··· DATA PROVIDED

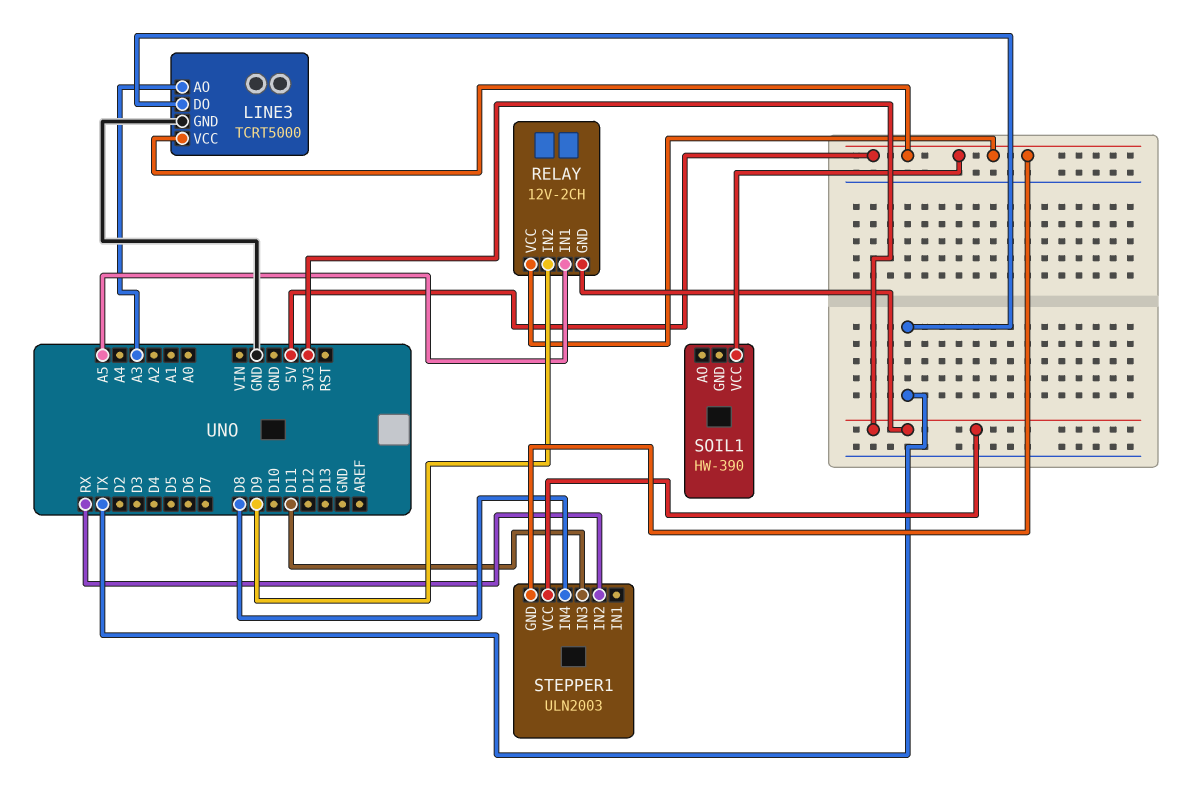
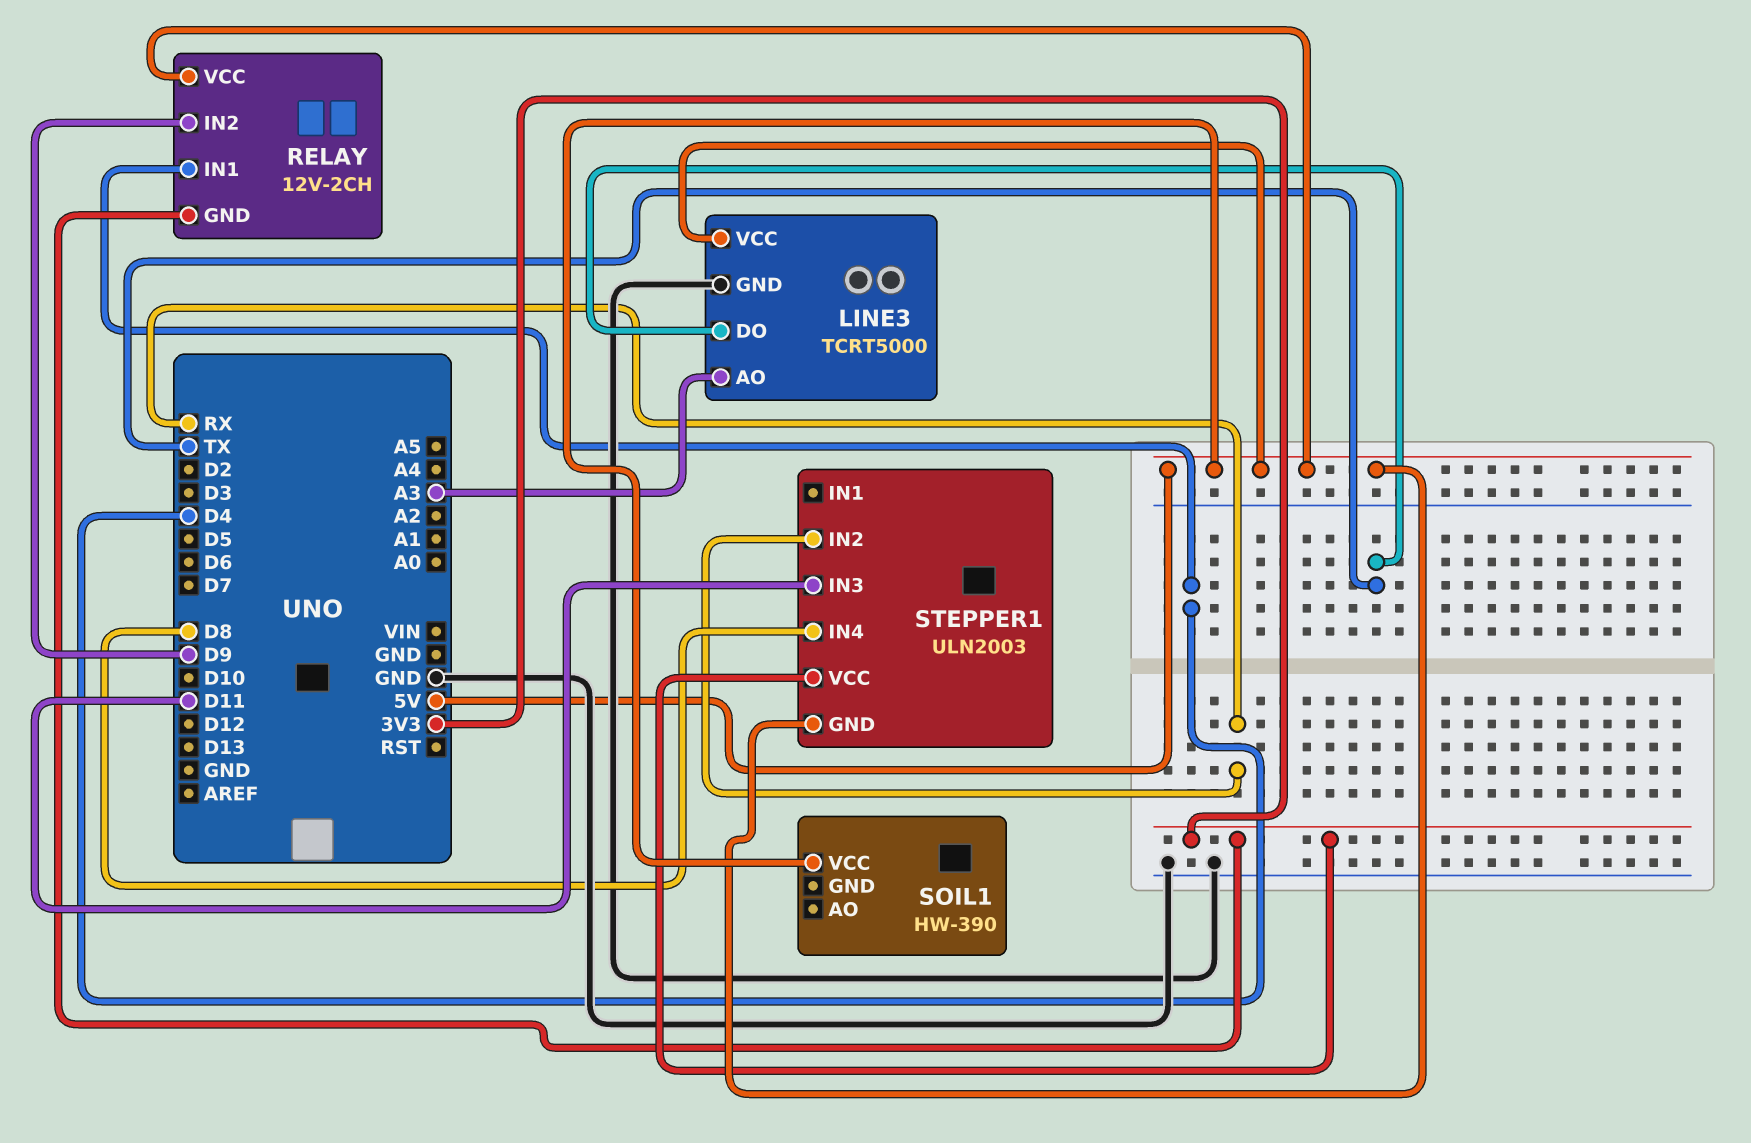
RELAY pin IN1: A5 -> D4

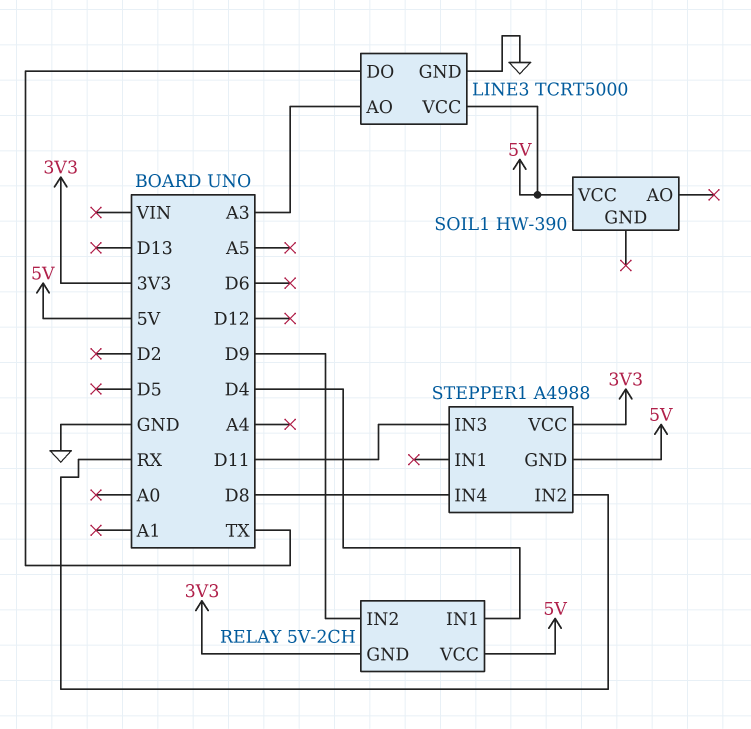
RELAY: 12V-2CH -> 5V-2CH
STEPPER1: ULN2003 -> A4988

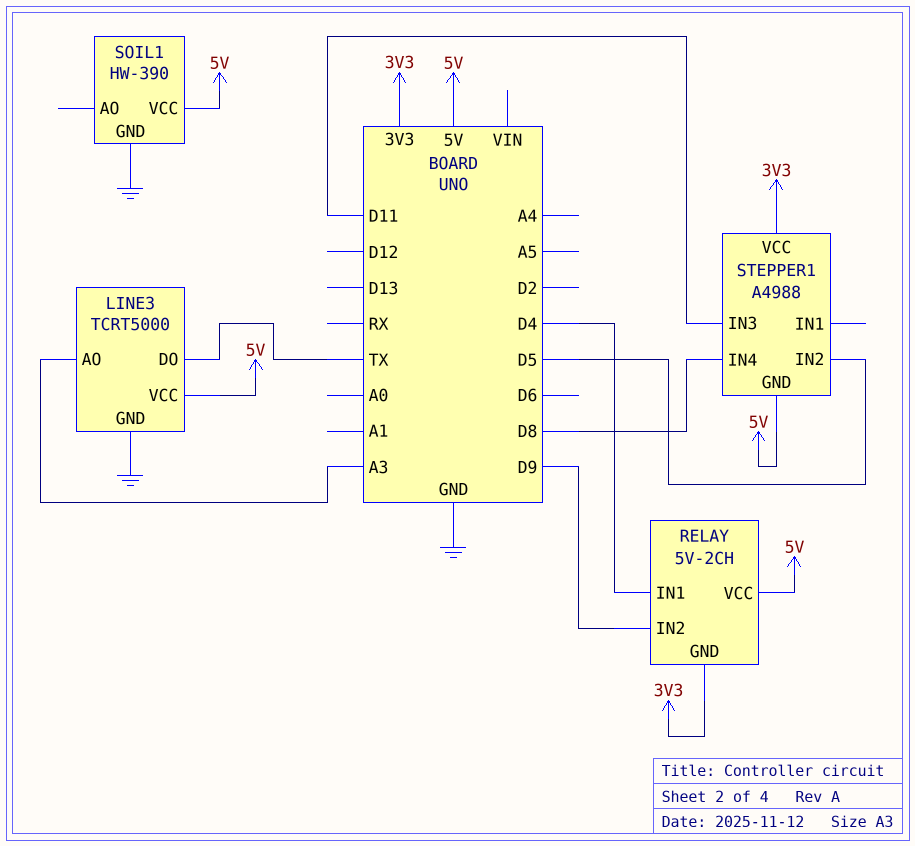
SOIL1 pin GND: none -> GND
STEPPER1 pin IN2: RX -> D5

······

§ PROBLEM TO SOLVE
If a line in the data above contains "RELAY", return that line.

§ ANSWER BELOW
RELAY pin IN1: A5 -> D4
RELAY: 12V-2CH -> 5V-2CH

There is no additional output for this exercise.